* **Instructions for the task**:
Copy out each line below that contains the word "behind", matching its case exactly.

==========

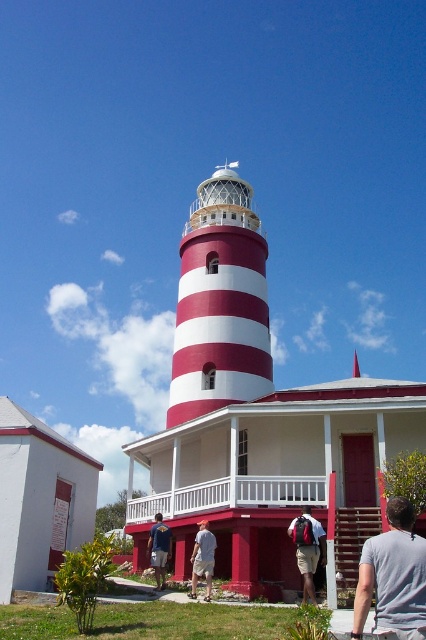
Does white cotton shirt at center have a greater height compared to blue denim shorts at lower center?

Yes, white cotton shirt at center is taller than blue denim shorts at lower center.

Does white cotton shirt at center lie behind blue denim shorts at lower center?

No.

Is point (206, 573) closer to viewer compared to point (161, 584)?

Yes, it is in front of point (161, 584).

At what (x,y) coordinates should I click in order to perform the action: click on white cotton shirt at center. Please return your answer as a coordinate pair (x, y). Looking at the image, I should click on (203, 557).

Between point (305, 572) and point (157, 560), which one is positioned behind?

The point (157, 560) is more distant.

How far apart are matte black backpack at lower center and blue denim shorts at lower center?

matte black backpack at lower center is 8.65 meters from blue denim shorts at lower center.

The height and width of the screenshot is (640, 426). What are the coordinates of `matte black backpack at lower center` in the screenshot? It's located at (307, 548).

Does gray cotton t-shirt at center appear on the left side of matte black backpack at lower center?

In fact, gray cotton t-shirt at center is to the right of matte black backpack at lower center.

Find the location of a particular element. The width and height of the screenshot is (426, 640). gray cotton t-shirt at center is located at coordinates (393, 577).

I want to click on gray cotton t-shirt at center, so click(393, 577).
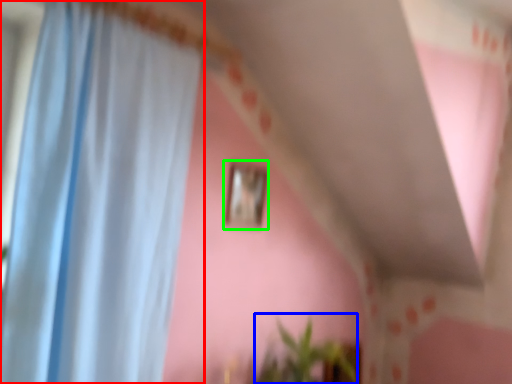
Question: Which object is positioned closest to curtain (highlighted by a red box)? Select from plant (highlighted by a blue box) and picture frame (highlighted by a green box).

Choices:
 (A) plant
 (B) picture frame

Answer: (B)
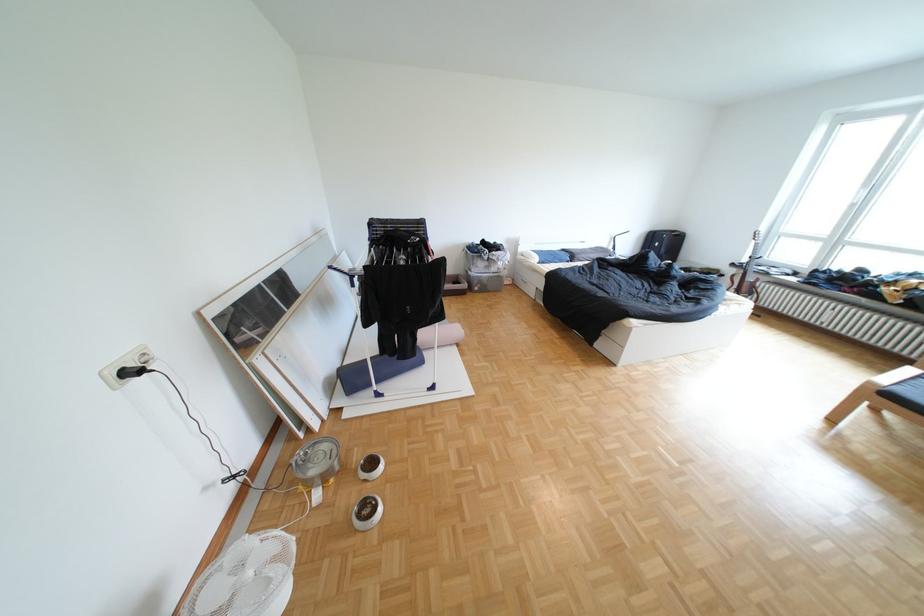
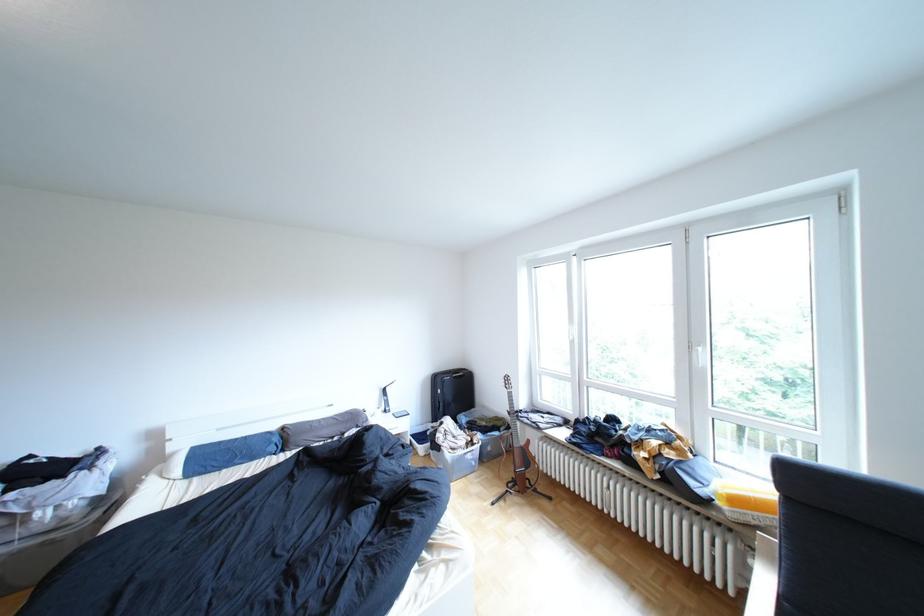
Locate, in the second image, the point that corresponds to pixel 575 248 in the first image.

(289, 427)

==========

* **Solution**:
Does white cotton shirt at center lie behind blue denim shorts at lower center?
Between point (305, 572) and point (157, 560), which one is positioned behind?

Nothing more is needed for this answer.